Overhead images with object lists
# # # # #

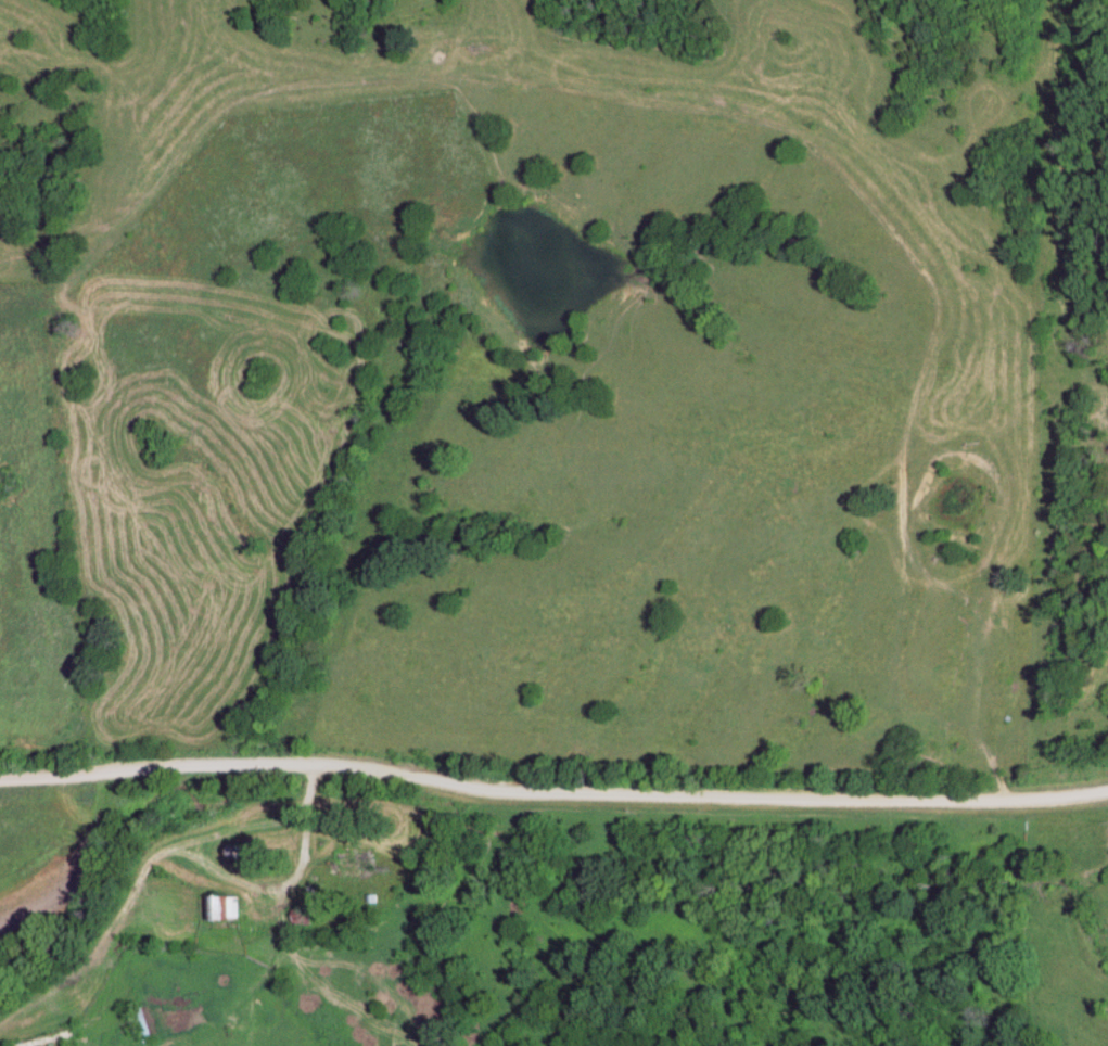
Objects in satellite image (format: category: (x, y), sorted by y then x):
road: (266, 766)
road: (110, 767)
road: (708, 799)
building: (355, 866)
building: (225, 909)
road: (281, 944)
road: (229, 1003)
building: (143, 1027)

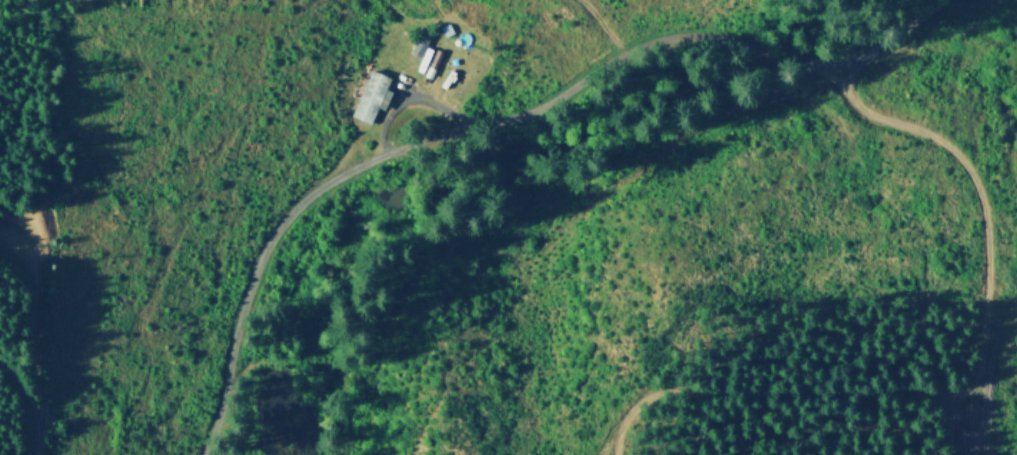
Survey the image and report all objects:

# # # # #

Activity:
Every entry above has to be repeated exactly, apart from its pictures.

Result:
Objects in satellite image (format: category: (x, y), sorted by y then x):
road: (266, 766)
road: (110, 767)
road: (708, 799)
building: (355, 866)
building: (225, 909)
road: (281, 944)
road: (229, 1003)
building: (143, 1027)

Survey the image and report all objects:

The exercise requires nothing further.